*Your instructions:*
Nothing but the lines from the one containing "[(400,0),(407,15),(437,5),(435,0),(400,0)]" through the last line of the data below should be returned, each exactly as it stands, pictures excluded.

::::

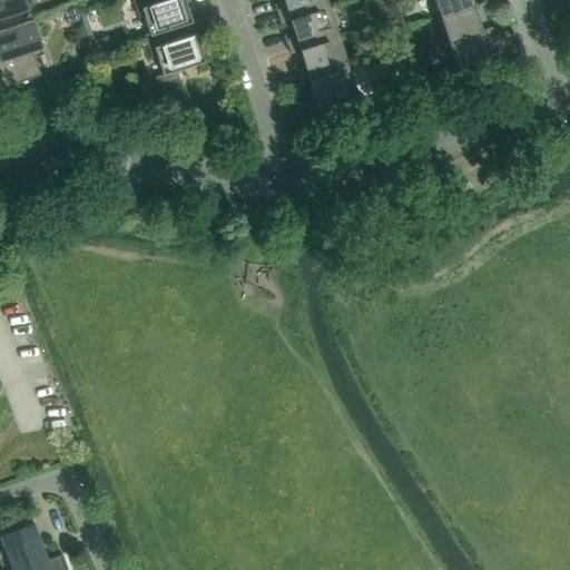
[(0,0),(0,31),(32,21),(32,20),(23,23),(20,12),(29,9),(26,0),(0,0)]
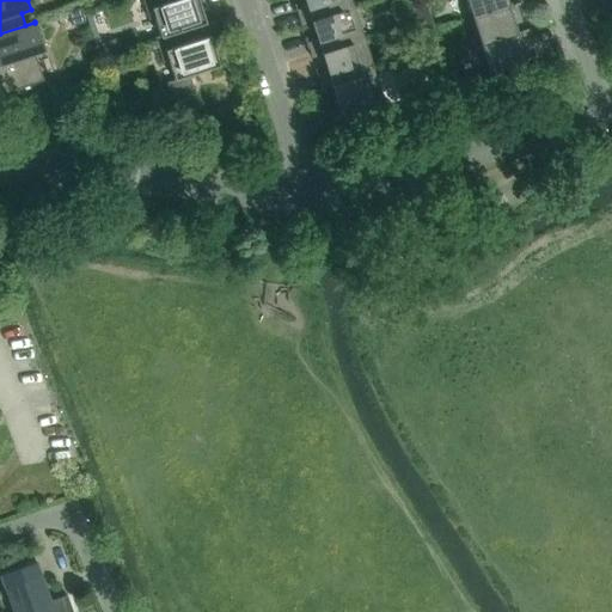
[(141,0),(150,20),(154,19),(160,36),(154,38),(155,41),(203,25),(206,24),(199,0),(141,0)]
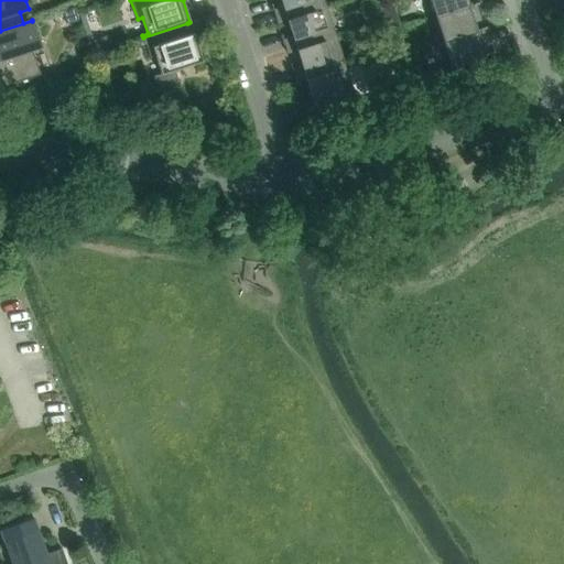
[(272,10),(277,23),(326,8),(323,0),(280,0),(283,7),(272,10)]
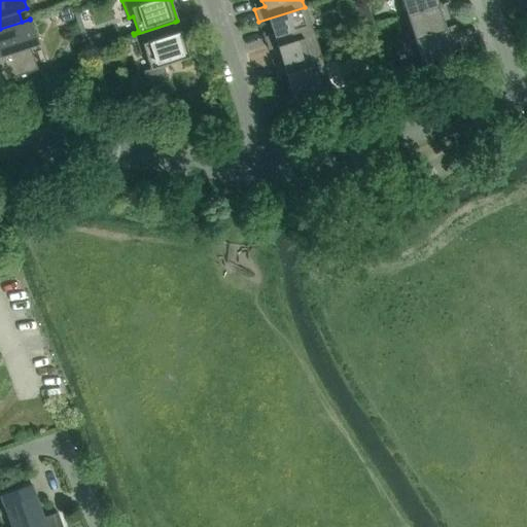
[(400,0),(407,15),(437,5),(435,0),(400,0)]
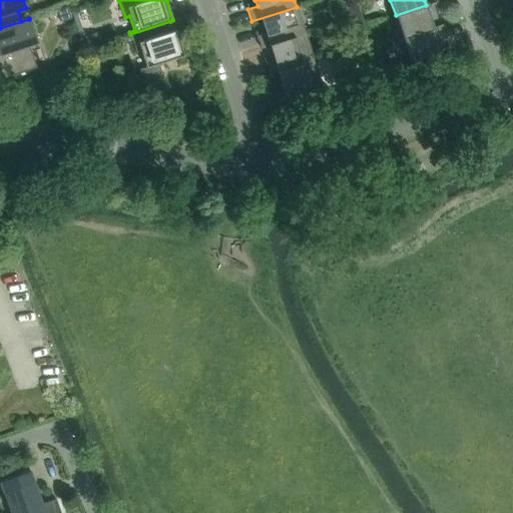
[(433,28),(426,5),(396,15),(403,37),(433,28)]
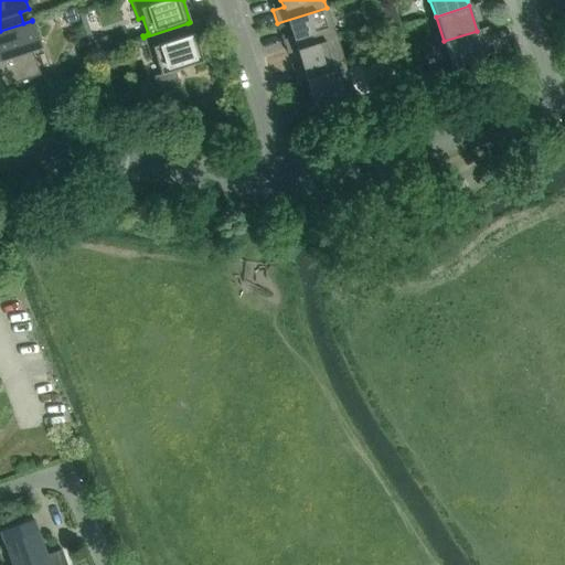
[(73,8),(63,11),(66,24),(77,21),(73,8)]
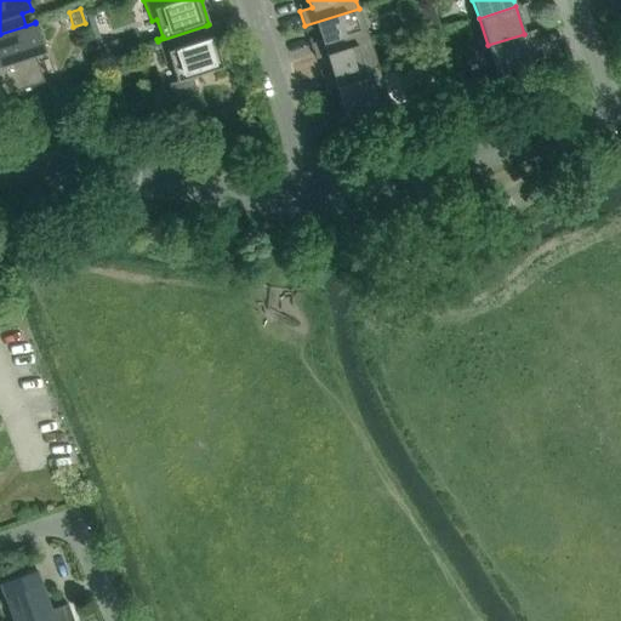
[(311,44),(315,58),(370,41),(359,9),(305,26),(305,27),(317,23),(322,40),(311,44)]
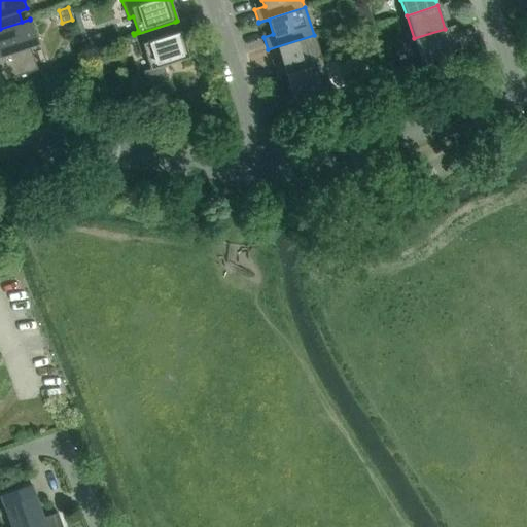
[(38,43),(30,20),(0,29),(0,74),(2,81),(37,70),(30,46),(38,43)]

::::

*Worked solution:*
[(400,0),(407,15),(437,5),(435,0),(400,0)]
[(433,28),(426,5),(396,15),(403,37),(433,28)]
[(73,8),(63,11),(66,24),(77,21),(73,8)]
[(311,44),(315,58),(370,41),(359,9),(305,26),(305,27),(317,23),(322,40),(311,44)]
[(38,43),(30,20),(0,29),(0,74),(2,81),(37,70),(30,46),(38,43)]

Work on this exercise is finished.